:: Assigned task ::
Give back exactly the lines of the data below, starting with the line that has "R7: 15k (GND, TEMP) -> 33k (GND, TEMP)" and going on through the line that has "U3 pin OSC1: none -> VS".

:: Data ::
↓↓↓

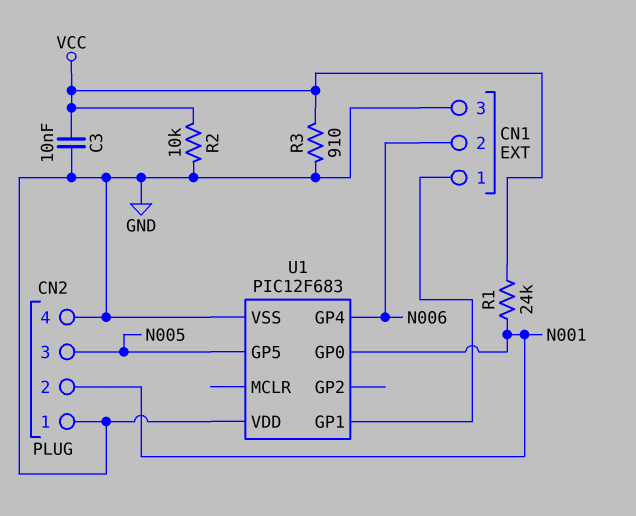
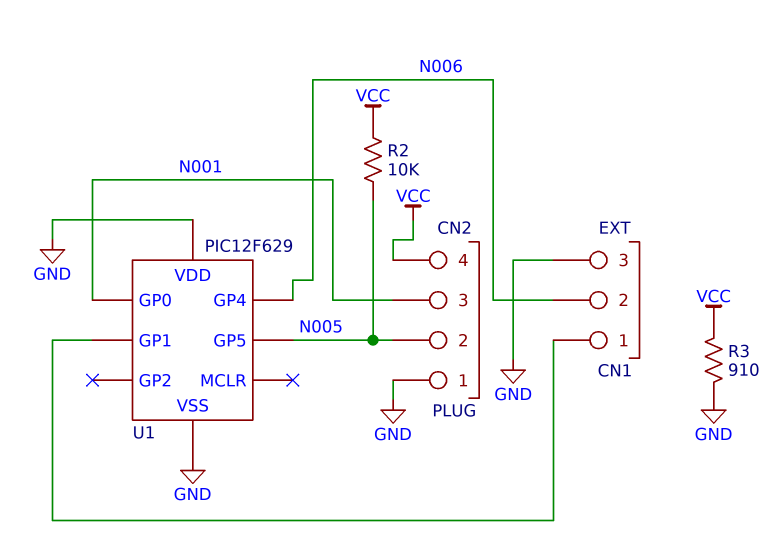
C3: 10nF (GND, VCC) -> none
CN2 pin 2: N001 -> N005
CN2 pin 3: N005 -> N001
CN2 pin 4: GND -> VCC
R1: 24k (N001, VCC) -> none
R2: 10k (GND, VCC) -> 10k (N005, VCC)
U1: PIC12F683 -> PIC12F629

↑↑↑
↓↓↓

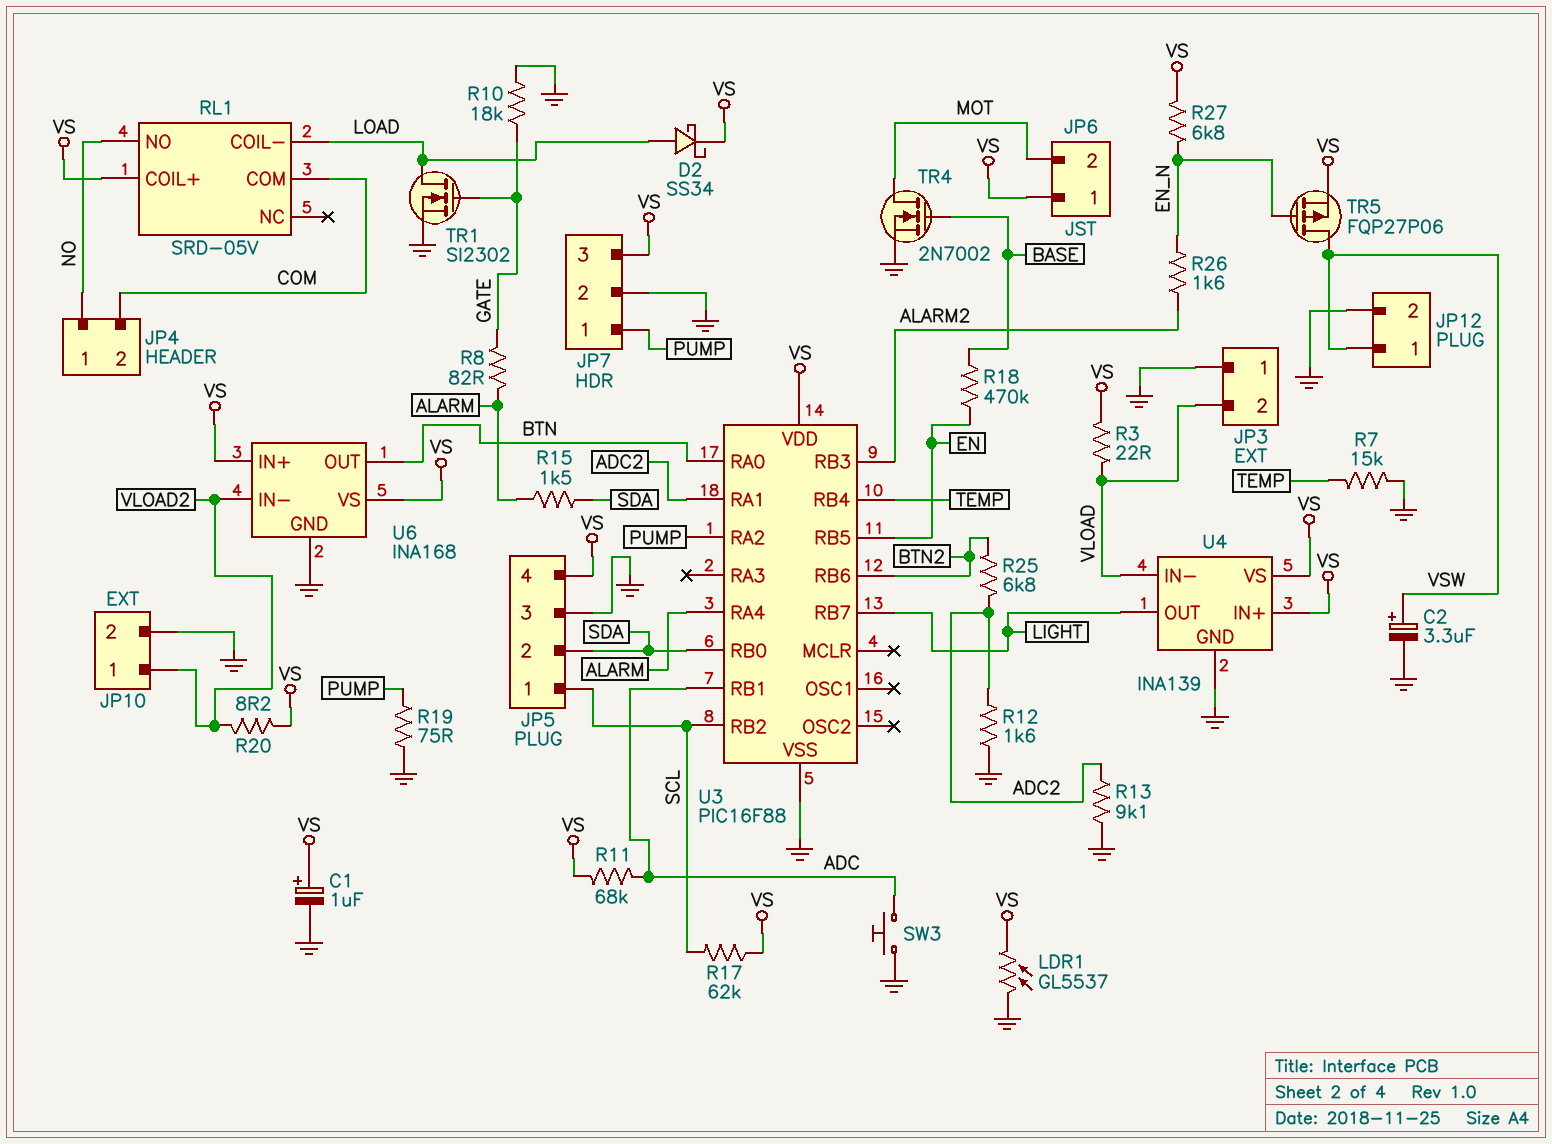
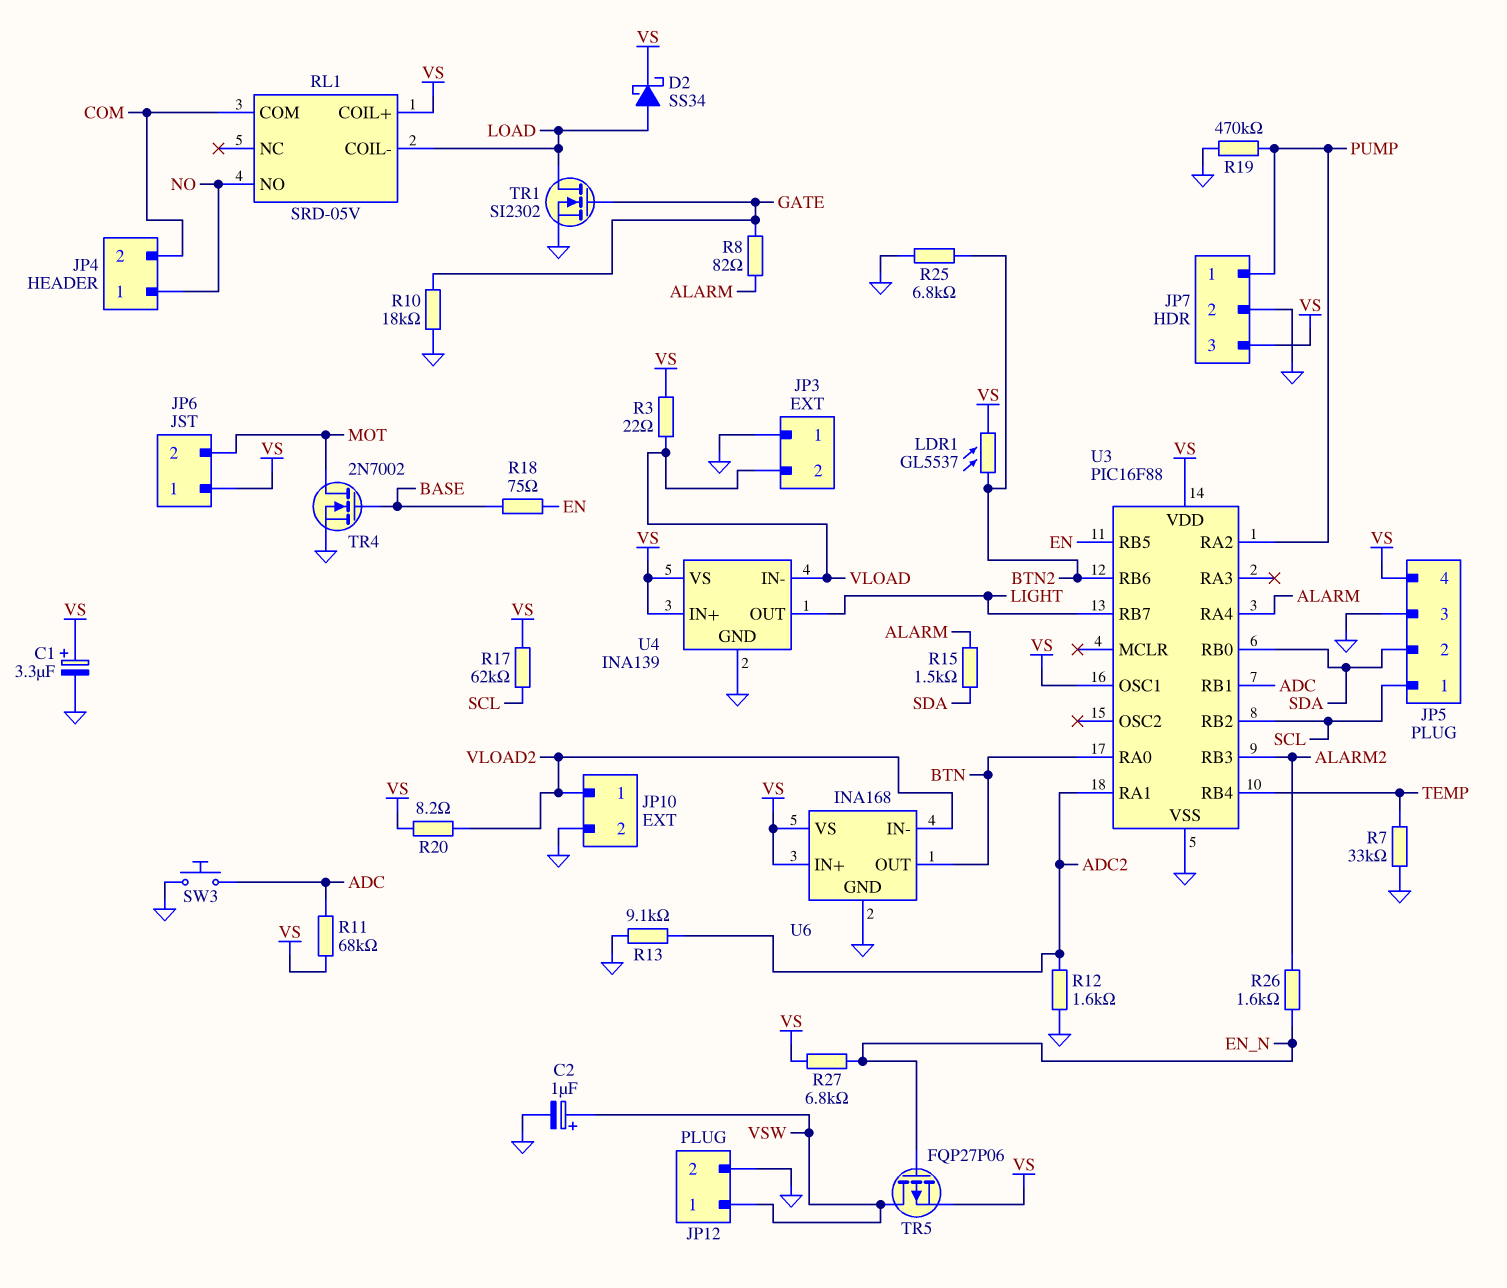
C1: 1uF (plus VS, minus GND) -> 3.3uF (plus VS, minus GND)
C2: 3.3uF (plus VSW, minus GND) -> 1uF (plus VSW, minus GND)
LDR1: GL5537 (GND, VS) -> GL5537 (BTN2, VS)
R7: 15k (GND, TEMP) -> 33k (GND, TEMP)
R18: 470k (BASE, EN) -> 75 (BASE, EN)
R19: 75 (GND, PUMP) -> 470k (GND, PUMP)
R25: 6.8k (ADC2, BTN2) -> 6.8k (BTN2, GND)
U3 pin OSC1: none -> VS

↑↑↑

:: Result of this task ::
R7: 15k (GND, TEMP) -> 33k (GND, TEMP)
R18: 470k (BASE, EN) -> 75 (BASE, EN)
R19: 75 (GND, PUMP) -> 470k (GND, PUMP)
R25: 6.8k (ADC2, BTN2) -> 6.8k (BTN2, GND)
U3 pin OSC1: none -> VS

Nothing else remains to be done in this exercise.